** Opening Input block **

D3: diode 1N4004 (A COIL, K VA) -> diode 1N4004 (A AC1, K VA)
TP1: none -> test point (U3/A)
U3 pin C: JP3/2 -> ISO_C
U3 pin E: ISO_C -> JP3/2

** Closing Input block **
** Opening Input block **

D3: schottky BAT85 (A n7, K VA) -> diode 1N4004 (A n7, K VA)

** Closing Input block **

[Your instructions] Of the entries above, repeat exactly the lines from the line with "D3: diode 1N4004" through the line with "U3 pin E: ISO_C -> JP3/2", both of them included.

[Answer for the task]
D3: diode 1N4004 (A COIL, K VA) -> diode 1N4004 (A AC1, K VA)
TP1: none -> test point (U3/A)
U3 pin C: JP3/2 -> ISO_C
U3 pin E: ISO_C -> JP3/2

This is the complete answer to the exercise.